* [Task goal]: Your task is to copy the stretch of lines in the records below that begins with the line containing "The GREEN RULER" and ends with the line containing "The GREEN TREE", exactly as written, with nothing added.

* [Supplied material]:
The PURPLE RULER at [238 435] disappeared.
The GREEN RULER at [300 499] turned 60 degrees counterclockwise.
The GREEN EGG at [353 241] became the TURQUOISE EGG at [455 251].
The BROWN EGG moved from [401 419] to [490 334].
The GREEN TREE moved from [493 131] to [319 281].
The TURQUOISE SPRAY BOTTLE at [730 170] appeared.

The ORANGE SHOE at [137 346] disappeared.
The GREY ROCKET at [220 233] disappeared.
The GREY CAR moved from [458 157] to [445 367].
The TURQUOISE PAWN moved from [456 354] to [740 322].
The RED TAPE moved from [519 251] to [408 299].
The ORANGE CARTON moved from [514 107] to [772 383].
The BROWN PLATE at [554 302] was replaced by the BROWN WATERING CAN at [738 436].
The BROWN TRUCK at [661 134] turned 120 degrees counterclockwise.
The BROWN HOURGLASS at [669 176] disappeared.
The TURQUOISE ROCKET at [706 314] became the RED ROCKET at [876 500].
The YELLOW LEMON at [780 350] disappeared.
---
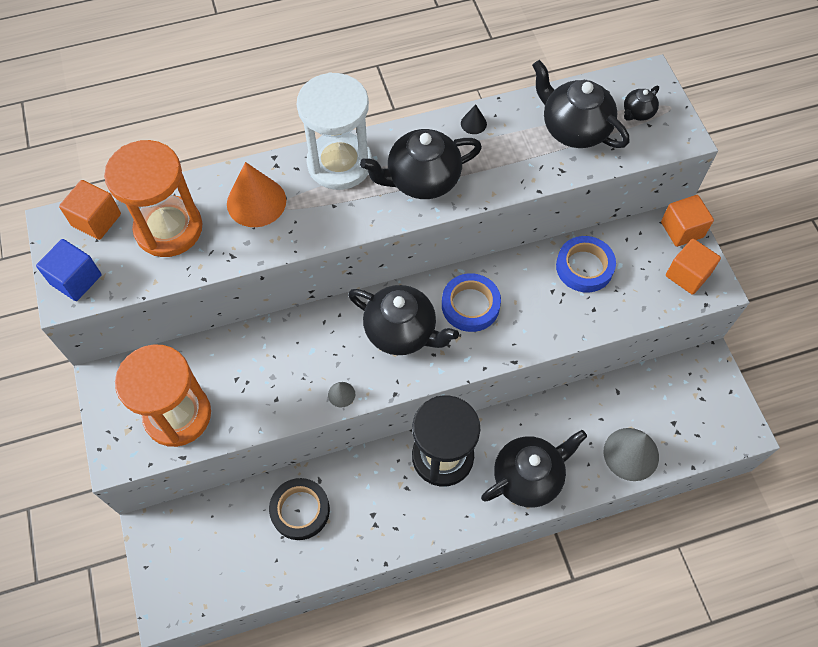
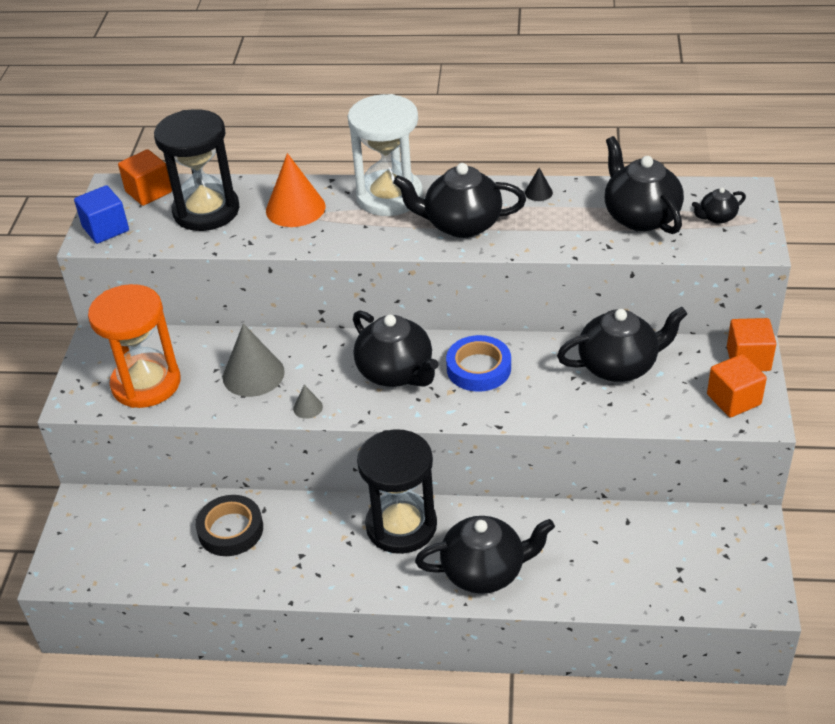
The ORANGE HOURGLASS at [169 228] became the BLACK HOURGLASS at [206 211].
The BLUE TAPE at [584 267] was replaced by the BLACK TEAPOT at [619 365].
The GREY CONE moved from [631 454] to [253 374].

* [Response below]:
The GREEN RULER at [300 499] turned 60 degrees counterclockwise.
The GREEN EGG at [353 241] became the TURQUOISE EGG at [455 251].
The BROWN EGG moved from [401 419] to [490 334].
The GREEN TREE moved from [493 131] to [319 281].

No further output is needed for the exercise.